=== Provided material ===

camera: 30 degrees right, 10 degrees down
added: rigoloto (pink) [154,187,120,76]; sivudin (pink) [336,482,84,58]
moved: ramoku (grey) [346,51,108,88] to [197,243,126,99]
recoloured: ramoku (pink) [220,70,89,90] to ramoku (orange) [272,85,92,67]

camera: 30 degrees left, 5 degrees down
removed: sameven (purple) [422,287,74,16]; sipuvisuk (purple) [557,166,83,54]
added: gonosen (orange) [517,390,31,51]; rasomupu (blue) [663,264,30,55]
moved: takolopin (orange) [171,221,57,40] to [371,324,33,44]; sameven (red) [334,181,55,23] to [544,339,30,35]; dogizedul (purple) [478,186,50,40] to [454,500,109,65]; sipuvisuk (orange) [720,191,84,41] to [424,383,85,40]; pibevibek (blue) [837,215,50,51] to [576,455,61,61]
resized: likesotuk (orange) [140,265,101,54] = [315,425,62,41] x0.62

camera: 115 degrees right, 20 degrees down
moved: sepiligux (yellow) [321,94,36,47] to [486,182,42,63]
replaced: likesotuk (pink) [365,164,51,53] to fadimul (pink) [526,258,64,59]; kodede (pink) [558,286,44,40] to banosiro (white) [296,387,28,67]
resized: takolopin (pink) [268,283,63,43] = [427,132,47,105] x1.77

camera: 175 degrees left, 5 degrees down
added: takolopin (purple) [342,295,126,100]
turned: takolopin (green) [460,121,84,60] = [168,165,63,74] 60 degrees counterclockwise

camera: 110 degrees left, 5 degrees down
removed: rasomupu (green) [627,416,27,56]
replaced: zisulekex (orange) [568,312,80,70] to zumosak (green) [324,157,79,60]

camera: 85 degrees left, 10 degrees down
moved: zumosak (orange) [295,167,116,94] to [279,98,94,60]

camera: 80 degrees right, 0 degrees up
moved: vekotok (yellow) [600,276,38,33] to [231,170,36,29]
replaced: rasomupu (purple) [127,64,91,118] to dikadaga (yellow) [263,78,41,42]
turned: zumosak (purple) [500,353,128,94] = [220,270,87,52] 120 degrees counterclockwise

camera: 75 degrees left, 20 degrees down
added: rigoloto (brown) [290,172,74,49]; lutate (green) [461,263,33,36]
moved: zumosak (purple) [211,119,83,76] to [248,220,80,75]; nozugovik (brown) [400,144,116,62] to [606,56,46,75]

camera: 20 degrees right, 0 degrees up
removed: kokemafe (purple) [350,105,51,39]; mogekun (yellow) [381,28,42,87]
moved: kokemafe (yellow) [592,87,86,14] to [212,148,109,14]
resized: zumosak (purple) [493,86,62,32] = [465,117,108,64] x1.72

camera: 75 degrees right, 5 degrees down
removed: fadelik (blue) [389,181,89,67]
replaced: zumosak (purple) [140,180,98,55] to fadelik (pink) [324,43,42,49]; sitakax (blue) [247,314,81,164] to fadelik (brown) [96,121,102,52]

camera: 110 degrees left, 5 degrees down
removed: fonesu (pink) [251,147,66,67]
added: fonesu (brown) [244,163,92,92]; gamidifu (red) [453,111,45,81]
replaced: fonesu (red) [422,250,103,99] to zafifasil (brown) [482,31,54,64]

===

Activity
Above are the records. Print exactly, and only, the lines from the line with "added: rigoloto (pink)" to the line with "moved: ramoku (grey)", both inclusive.

Reply
added: rigoloto (pink) [154,187,120,76]; sivudin (pink) [336,482,84,58]
moved: ramoku (grey) [346,51,108,88] to [197,243,126,99]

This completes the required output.